- _TASK GOAL_: Copy out exactly, from the entries that follow, the line holding "C203: 680nF (3V3, GND) -> 150nF (3V3, GND)", the line holding "IC203 pin RA2: N12 -> none", and all lines between them, but no pictures.

(Edit tracking data)

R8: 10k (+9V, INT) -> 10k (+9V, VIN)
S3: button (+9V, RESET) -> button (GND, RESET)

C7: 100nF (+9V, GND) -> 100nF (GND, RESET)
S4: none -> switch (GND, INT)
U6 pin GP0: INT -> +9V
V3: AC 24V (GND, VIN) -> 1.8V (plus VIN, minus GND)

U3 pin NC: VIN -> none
...
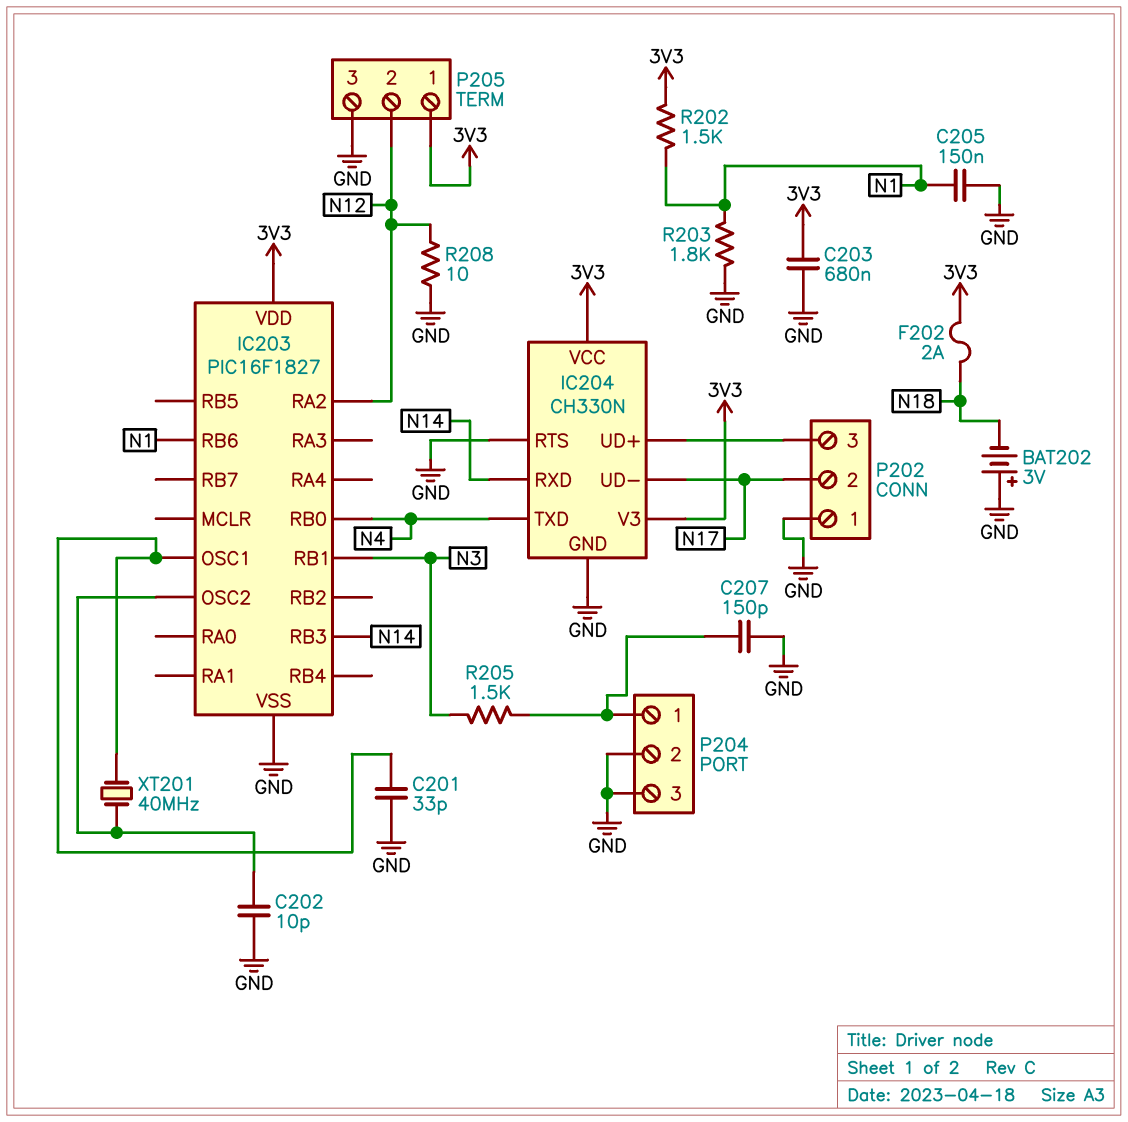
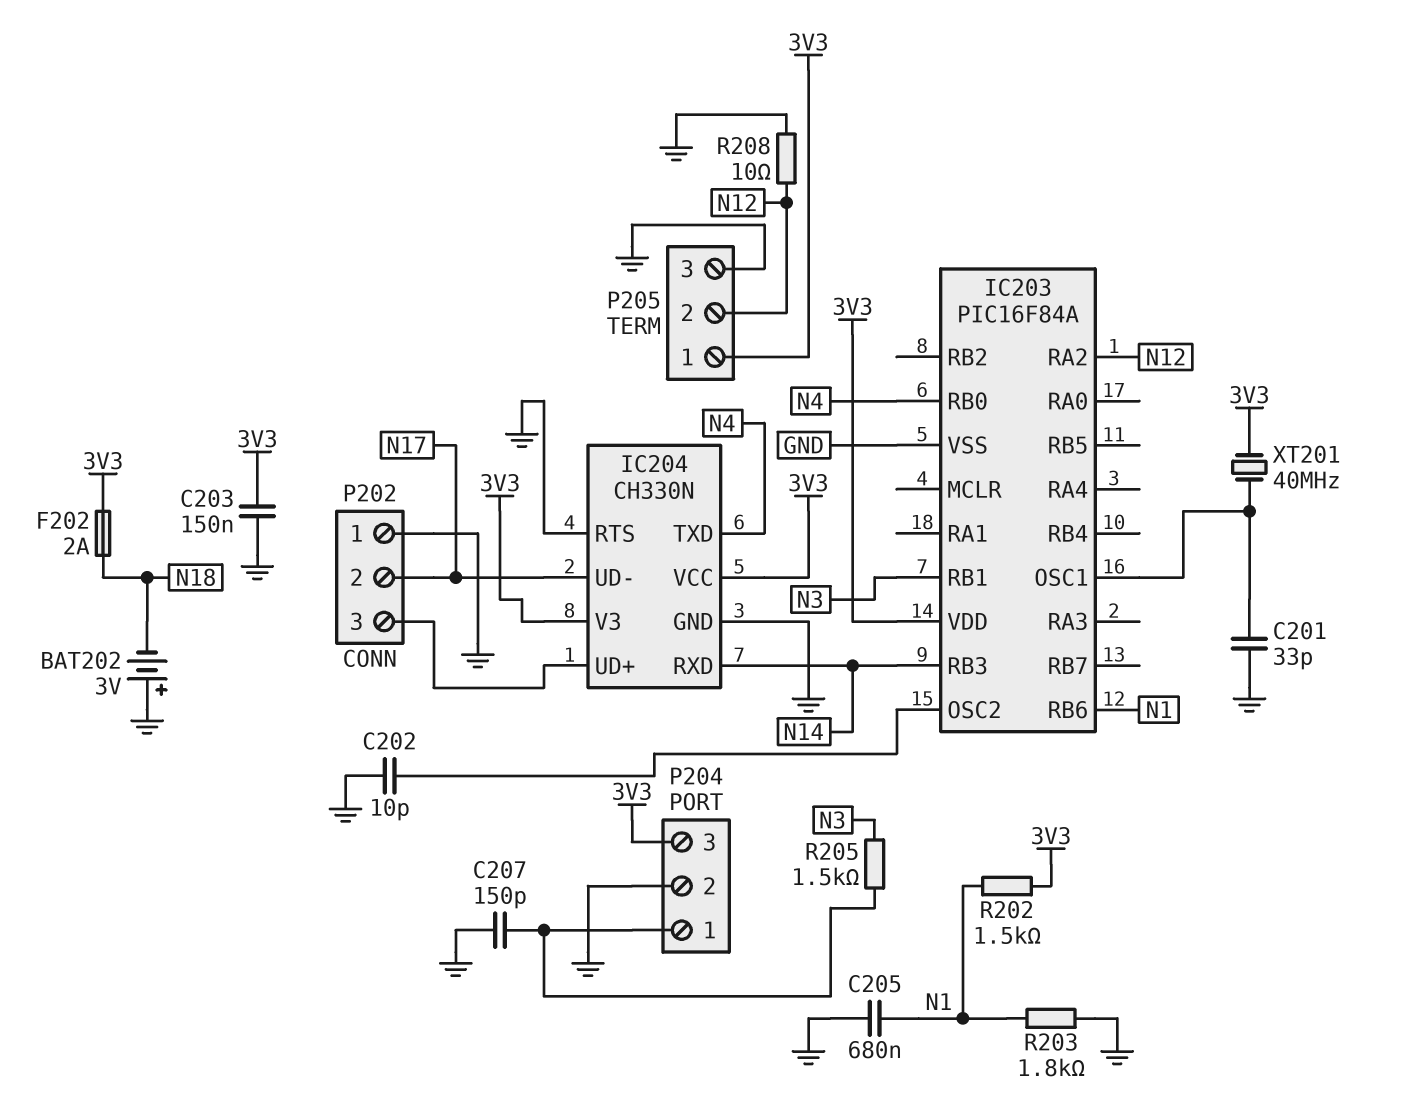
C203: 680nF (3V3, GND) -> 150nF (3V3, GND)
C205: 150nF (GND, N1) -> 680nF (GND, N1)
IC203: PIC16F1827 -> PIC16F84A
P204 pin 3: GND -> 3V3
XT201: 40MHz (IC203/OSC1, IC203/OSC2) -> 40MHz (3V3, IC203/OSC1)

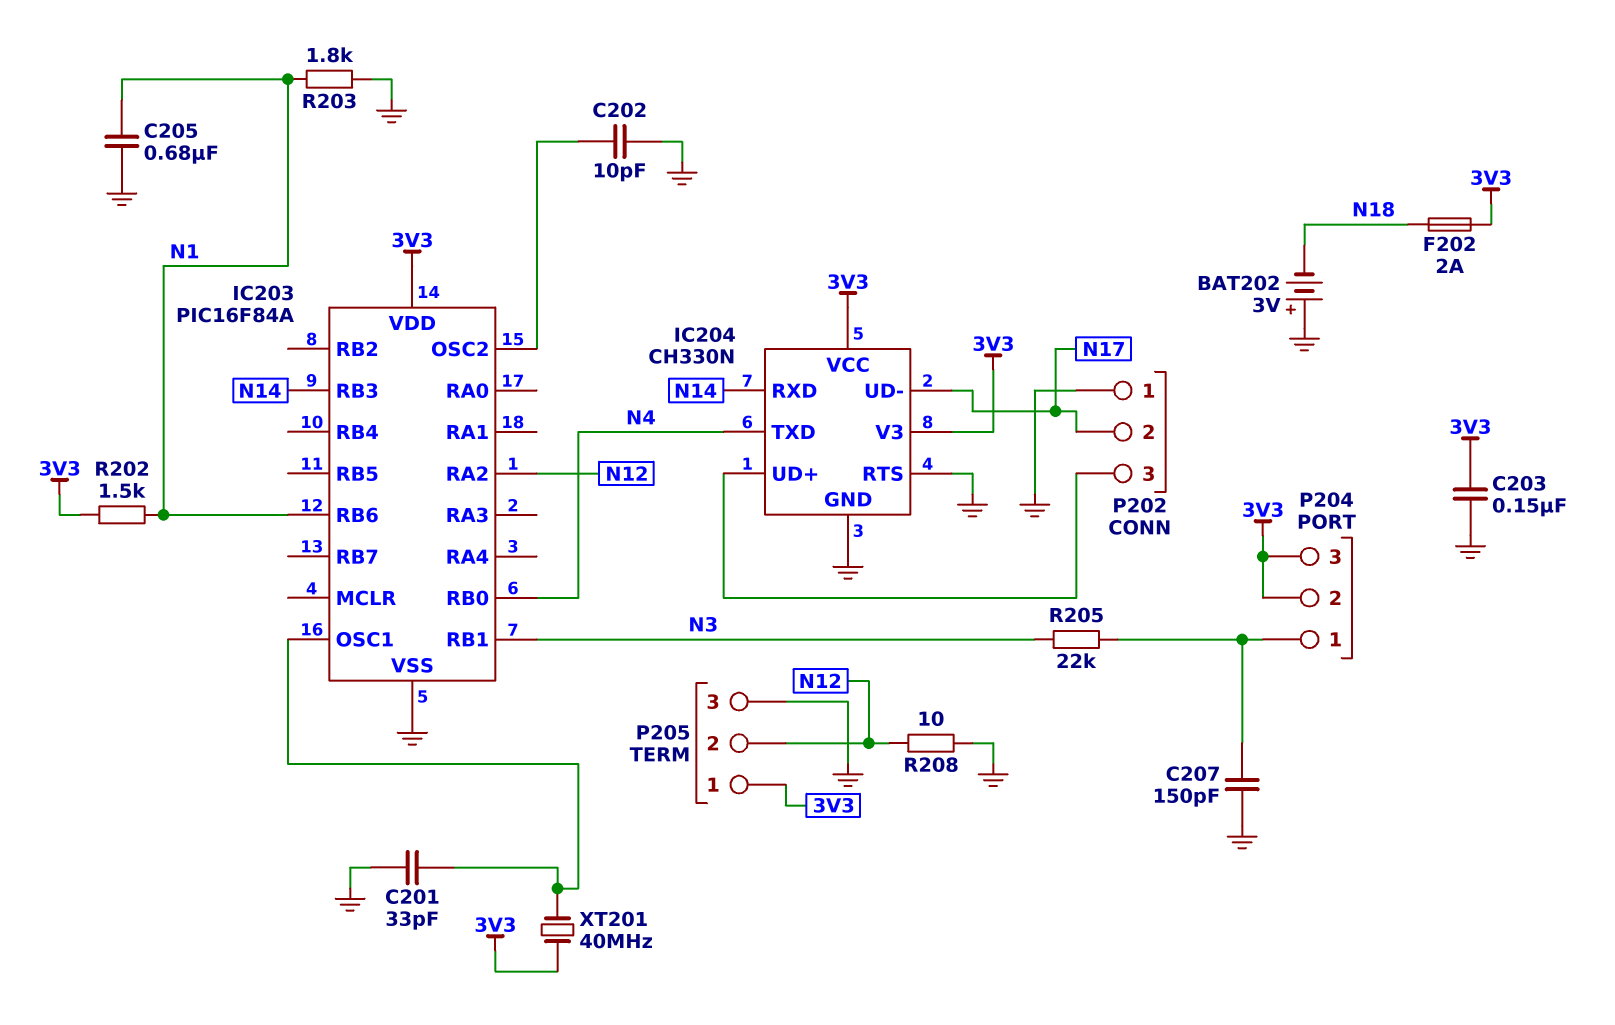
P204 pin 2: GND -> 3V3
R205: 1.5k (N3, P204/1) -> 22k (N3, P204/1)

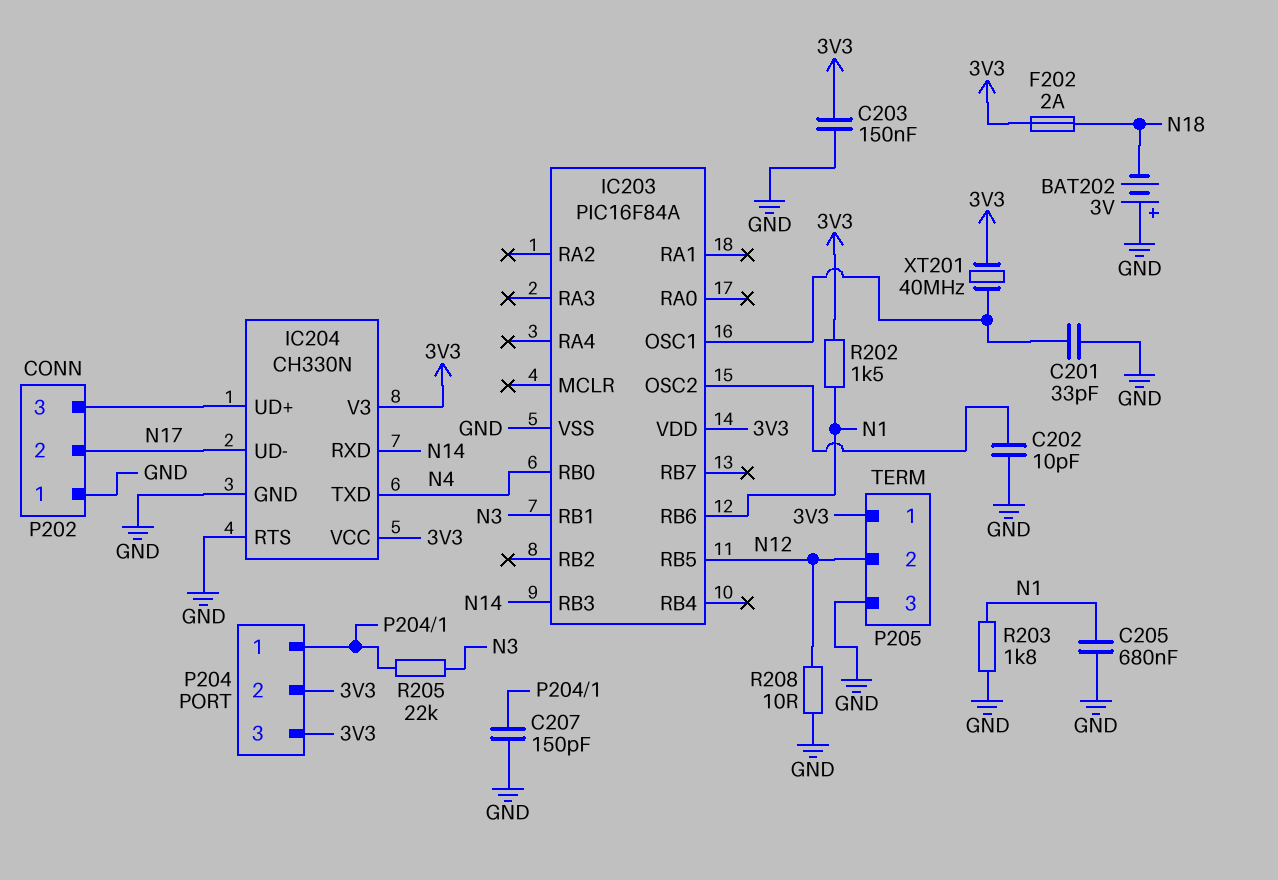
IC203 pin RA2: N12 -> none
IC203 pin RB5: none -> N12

- _RESULT FOR THIS TASK_:
C203: 680nF (3V3, GND) -> 150nF (3V3, GND)
C205: 150nF (GND, N1) -> 680nF (GND, N1)
IC203: PIC16F1827 -> PIC16F84A
P204 pin 3: GND -> 3V3
XT201: 40MHz (IC203/OSC1, IC203/OSC2) -> 40MHz (3V3, IC203/OSC1)

P204 pin 2: GND -> 3V3
R205: 1.5k (N3, P204/1) -> 22k (N3, P204/1)

IC203 pin RA2: N12 -> none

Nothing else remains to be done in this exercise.